§ Dataset extract:
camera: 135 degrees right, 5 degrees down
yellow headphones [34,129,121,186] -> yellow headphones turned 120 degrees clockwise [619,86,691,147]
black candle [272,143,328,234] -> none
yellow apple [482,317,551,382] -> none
...
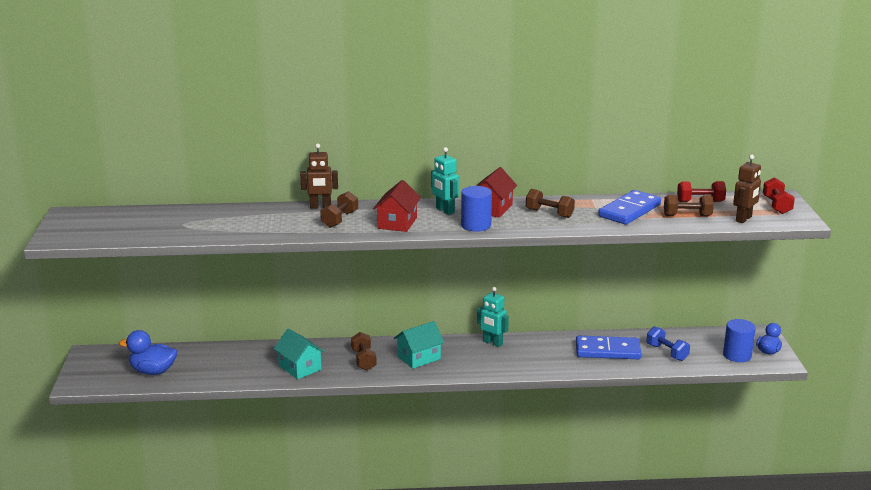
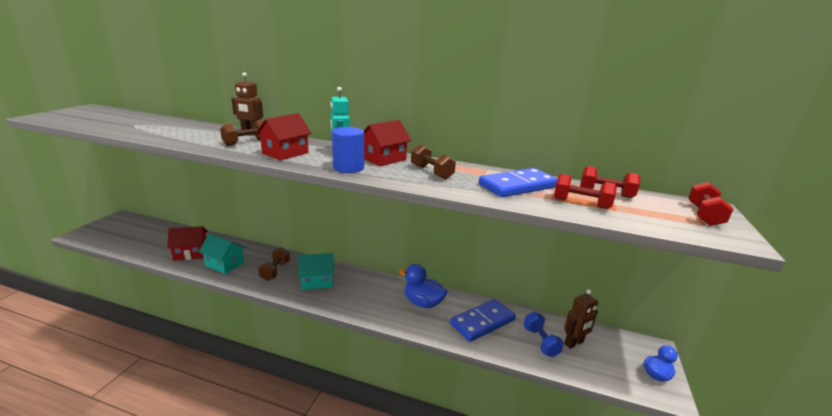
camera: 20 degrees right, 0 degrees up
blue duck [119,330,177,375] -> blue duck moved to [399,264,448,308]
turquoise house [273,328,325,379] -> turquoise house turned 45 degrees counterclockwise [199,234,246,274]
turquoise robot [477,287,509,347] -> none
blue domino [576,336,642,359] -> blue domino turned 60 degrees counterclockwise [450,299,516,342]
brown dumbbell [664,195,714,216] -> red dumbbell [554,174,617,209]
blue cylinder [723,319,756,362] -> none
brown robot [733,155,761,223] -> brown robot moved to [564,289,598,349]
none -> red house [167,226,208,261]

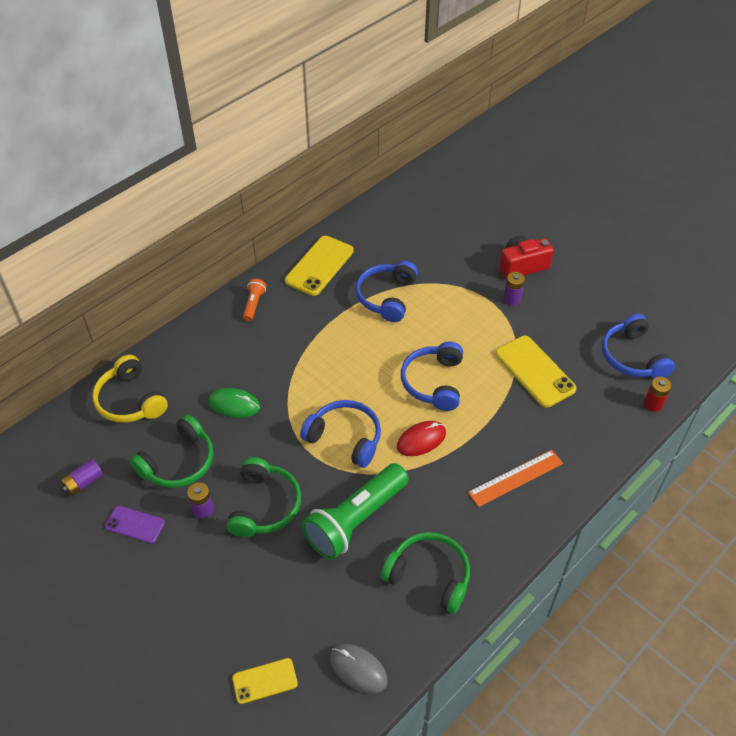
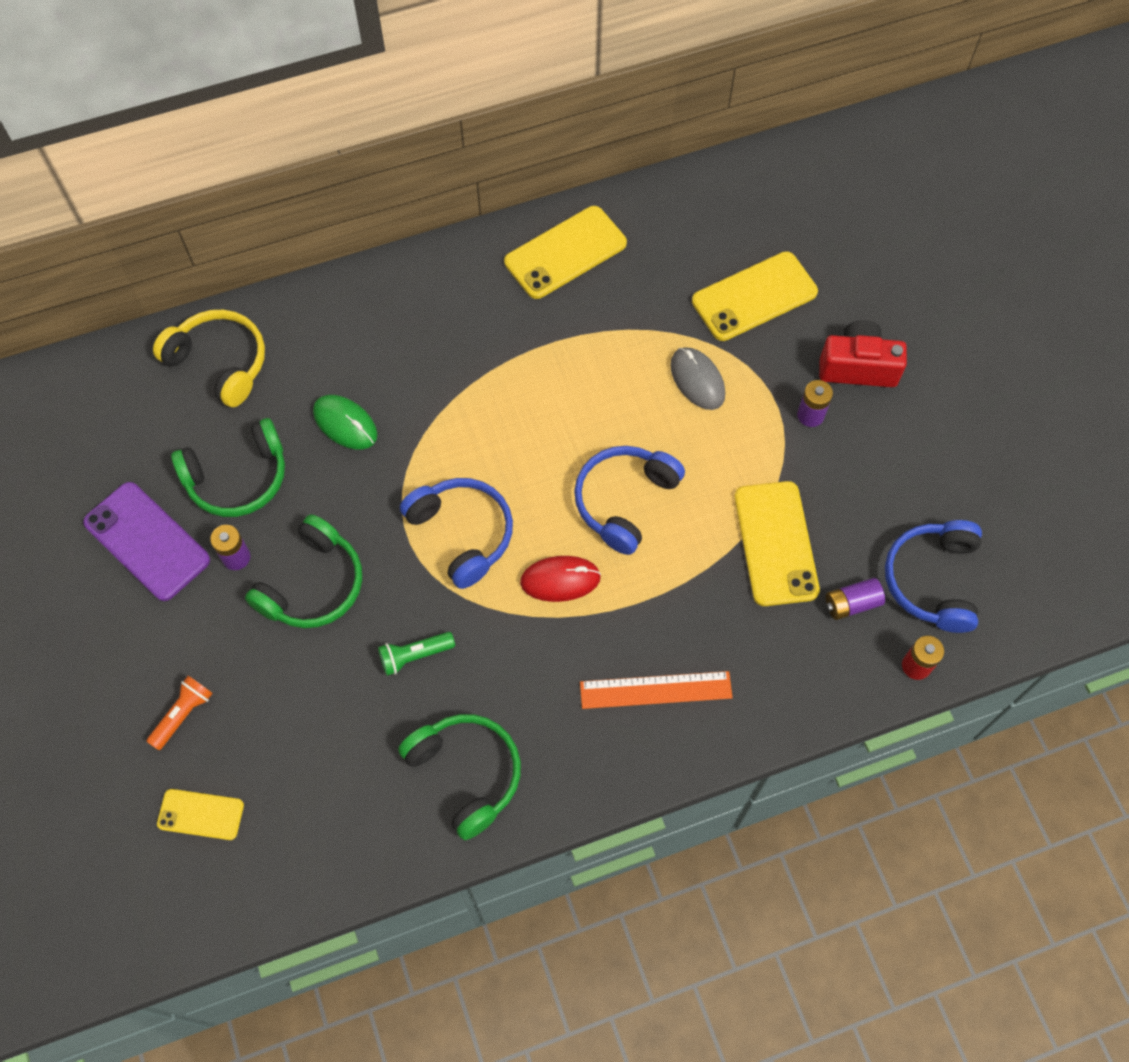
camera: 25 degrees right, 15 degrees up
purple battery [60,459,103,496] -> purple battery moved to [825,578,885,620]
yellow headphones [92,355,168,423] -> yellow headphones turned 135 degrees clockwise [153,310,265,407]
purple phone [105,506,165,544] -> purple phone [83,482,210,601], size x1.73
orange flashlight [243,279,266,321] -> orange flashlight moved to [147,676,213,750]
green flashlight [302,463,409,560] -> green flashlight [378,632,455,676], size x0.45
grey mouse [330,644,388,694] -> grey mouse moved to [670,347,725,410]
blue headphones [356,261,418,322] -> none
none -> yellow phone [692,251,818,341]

§ Problem to work on:
Look above for the line with "camera: 135 degrees right, 5 degrees down" and the line with "yellow apple [482,317,551,382] -> none", and reproduce exactly those two lines plus every line between, nothing more.

§ Written answer:
camera: 135 degrees right, 5 degrees down
yellow headphones [34,129,121,186] -> yellow headphones turned 120 degrees clockwise [619,86,691,147]
black candle [272,143,328,234] -> none
yellow apple [482,317,551,382] -> none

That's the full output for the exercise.